TASK TO COMPLETE
The number of lines containing "yellow" is the only answer wanted; work it out from the entries below.

Records drawn from a dataset:
□ □ □
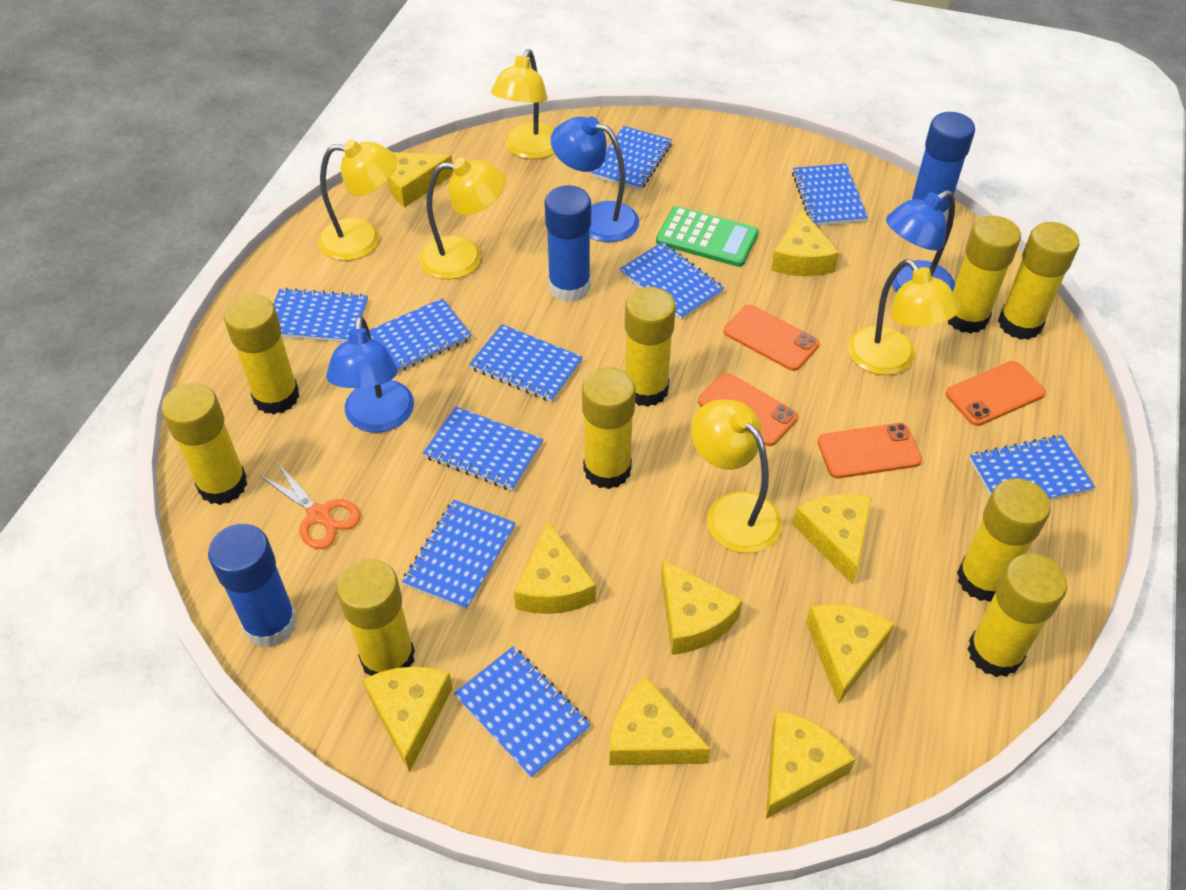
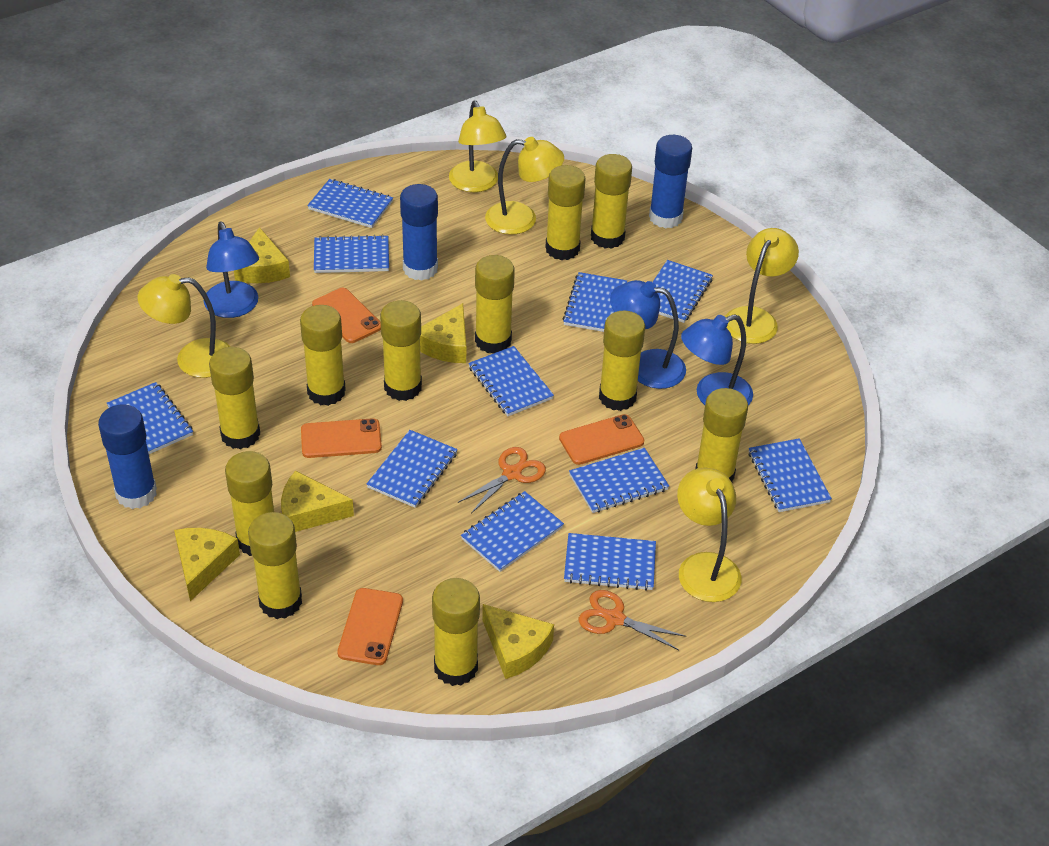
blue notebook: 10 -> 11
green calculator: 1 -> 0
orange scissors: 1 -> 2
yellow cheese: 9 -> 5
yellow glue stick: 9 -> 11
□ □ □
WRITTEN RESPONSE
2